**REQUIRED ACTION**
Each line below from the one containing "LA2: lamp 24V" through the one containing "R5: none -> 8.2k (NET7, NET8)" is to be given again exactly, and no line outside that span.
===== SUPPLIED MATERIAL =====
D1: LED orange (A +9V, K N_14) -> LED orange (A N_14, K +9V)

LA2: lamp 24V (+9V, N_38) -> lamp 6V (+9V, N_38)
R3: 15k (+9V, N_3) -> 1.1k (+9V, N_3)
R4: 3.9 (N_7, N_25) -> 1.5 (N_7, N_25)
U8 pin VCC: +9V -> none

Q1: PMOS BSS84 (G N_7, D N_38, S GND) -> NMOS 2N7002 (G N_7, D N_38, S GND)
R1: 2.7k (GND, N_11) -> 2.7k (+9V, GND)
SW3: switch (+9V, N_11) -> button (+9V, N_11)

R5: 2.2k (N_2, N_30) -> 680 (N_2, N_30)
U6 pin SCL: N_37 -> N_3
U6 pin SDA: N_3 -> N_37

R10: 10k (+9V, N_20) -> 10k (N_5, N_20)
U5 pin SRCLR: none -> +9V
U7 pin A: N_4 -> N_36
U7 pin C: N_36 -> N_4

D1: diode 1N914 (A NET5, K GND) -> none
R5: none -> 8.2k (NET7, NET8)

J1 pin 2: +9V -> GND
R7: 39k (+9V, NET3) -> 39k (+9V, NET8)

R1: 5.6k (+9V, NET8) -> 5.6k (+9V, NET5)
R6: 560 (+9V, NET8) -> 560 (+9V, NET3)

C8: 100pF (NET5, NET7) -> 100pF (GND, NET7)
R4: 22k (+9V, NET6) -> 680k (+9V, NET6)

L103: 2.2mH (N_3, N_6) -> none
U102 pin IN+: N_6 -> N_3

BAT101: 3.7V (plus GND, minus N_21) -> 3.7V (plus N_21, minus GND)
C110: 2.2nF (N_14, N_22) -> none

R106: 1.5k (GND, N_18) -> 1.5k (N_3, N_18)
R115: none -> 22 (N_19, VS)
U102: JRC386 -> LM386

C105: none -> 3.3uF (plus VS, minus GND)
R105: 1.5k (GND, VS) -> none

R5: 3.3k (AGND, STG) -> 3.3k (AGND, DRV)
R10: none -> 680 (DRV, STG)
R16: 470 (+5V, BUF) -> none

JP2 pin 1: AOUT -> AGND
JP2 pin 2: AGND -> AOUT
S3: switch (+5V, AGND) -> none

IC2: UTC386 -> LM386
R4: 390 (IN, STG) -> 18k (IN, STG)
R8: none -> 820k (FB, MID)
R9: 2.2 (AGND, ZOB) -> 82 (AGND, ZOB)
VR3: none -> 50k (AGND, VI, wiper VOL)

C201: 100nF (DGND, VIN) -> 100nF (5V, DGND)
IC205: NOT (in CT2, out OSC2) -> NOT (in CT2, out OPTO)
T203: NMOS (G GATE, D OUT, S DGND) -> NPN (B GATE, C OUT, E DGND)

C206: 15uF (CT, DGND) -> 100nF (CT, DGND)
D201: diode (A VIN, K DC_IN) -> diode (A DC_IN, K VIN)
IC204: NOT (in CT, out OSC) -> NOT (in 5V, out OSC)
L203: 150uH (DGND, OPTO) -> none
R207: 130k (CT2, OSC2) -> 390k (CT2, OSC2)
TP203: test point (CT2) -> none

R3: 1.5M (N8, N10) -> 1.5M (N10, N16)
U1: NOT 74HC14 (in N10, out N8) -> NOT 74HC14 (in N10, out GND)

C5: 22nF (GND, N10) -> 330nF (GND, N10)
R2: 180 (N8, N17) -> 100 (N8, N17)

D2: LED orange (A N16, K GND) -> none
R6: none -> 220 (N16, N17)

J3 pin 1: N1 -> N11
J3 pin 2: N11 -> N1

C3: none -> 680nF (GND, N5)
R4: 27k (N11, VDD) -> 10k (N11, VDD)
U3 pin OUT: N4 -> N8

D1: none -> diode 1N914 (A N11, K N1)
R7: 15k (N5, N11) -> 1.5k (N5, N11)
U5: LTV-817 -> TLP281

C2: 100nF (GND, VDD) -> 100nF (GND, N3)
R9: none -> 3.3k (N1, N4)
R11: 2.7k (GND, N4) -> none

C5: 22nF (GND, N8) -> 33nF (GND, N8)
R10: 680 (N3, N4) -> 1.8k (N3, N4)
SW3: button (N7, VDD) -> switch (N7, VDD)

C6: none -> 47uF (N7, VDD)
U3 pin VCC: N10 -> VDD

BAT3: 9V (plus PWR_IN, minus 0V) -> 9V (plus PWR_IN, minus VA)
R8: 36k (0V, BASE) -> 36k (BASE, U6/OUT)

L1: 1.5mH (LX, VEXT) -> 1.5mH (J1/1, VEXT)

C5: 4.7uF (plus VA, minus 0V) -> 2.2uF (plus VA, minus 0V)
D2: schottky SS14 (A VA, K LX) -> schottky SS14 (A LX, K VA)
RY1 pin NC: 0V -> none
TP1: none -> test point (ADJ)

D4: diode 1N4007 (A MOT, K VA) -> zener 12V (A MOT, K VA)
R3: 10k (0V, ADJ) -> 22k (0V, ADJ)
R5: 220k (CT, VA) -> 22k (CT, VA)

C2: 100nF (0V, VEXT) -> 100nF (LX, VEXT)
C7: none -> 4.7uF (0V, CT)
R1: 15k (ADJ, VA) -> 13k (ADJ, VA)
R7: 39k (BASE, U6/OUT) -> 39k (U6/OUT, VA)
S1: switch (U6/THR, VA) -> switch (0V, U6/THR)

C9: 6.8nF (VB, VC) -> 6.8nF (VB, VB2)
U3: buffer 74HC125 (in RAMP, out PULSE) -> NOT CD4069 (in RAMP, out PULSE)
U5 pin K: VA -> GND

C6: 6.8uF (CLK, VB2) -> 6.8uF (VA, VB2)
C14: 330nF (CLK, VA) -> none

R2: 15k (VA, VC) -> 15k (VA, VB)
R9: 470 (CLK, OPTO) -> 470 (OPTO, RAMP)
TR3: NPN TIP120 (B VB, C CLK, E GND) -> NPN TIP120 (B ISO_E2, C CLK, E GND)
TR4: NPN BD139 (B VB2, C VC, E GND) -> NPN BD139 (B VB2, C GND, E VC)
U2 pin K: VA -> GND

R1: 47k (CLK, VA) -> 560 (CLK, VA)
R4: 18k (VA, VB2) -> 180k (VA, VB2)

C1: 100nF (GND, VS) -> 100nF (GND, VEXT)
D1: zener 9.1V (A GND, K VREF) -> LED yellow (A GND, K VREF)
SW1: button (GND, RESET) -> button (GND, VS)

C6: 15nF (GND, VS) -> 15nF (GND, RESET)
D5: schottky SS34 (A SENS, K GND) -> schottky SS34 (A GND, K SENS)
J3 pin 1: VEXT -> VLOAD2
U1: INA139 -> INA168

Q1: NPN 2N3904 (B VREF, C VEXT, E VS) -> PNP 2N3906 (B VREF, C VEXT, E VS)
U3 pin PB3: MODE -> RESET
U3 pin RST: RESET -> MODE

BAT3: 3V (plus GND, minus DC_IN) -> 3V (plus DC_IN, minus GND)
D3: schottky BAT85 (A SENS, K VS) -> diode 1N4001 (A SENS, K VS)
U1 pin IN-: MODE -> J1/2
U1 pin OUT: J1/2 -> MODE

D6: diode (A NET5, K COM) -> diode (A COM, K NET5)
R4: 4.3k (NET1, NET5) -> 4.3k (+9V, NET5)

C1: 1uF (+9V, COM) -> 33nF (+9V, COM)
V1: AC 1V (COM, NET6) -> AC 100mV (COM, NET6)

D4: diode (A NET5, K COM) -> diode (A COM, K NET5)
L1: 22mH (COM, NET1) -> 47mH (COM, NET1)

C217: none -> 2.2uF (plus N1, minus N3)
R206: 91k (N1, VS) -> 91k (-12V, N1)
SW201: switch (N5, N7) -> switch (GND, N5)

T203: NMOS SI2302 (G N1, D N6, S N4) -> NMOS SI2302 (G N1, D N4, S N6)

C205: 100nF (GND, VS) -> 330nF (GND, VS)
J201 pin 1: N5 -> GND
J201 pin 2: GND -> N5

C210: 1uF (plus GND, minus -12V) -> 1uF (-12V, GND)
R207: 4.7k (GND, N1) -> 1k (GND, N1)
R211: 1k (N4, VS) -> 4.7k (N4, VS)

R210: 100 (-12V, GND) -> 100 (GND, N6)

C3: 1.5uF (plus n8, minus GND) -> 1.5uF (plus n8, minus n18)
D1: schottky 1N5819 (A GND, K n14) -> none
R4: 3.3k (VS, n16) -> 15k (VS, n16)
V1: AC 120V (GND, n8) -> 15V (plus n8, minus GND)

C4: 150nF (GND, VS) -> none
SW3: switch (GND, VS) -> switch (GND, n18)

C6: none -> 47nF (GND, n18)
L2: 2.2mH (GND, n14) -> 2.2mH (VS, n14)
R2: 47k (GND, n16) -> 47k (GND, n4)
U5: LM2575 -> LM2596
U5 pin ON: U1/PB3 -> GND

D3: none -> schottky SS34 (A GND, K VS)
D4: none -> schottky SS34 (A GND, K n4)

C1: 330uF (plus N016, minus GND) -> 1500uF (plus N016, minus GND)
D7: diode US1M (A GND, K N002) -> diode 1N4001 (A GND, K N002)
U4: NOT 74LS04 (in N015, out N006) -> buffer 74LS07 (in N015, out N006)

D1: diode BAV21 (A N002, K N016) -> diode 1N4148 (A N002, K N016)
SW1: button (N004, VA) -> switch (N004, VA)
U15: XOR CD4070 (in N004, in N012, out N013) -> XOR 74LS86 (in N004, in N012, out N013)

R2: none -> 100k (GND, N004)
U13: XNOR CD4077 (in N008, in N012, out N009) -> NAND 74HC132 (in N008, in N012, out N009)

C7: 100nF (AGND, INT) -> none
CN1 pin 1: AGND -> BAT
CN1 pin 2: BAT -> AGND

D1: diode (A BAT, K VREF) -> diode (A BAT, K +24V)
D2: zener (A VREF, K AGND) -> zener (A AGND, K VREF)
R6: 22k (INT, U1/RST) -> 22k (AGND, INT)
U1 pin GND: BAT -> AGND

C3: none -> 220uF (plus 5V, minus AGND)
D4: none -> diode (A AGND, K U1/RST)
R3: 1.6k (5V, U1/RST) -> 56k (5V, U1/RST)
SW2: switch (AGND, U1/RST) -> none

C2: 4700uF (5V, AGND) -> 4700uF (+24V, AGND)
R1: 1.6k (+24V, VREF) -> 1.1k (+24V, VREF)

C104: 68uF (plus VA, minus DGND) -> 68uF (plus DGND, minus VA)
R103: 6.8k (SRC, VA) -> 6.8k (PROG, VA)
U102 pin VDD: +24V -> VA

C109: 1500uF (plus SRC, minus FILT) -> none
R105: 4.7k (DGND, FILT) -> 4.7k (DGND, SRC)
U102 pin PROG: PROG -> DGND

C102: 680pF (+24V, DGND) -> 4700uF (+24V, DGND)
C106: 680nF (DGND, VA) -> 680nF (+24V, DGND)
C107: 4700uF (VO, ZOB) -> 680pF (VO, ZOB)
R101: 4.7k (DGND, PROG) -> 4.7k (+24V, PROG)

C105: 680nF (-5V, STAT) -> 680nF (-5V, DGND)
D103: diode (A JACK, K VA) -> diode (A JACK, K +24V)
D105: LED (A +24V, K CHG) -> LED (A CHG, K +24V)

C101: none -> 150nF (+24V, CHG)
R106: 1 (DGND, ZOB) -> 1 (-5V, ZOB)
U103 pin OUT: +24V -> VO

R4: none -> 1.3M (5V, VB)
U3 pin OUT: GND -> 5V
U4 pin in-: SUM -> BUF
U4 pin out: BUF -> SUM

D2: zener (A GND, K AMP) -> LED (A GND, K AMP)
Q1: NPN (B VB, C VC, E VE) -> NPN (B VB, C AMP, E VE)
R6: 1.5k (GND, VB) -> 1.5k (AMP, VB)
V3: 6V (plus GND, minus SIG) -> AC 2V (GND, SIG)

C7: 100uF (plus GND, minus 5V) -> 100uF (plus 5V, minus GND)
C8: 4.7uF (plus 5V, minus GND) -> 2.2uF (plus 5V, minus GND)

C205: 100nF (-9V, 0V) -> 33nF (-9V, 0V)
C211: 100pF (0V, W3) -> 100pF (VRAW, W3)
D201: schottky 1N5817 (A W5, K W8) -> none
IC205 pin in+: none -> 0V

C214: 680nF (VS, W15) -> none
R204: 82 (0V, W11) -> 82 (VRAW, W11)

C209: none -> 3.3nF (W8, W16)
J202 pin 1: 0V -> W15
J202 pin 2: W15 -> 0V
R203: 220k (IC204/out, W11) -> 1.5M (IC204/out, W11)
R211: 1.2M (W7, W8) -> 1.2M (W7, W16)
=====
**TASK ANSWER**
LA2: lamp 24V (+9V, N_38) -> lamp 6V (+9V, N_38)
R3: 15k (+9V, N_3) -> 1.1k (+9V, N_3)
R4: 3.9 (N_7, N_25) -> 1.5 (N_7, N_25)
U8 pin VCC: +9V -> none

Q1: PMOS BSS84 (G N_7, D N_38, S GND) -> NMOS 2N7002 (G N_7, D N_38, S GND)
R1: 2.7k (GND, N_11) -> 2.7k (+9V, GND)
SW3: switch (+9V, N_11) -> button (+9V, N_11)

R5: 2.2k (N_2, N_30) -> 680 (N_2, N_30)
U6 pin SCL: N_37 -> N_3
U6 pin SDA: N_3 -> N_37

R10: 10k (+9V, N_20) -> 10k (N_5, N_20)
U5 pin SRCLR: none -> +9V
U7 pin A: N_4 -> N_36
U7 pin C: N_36 -> N_4

D1: diode 1N914 (A NET5, K GND) -> none
R5: none -> 8.2k (NET7, NET8)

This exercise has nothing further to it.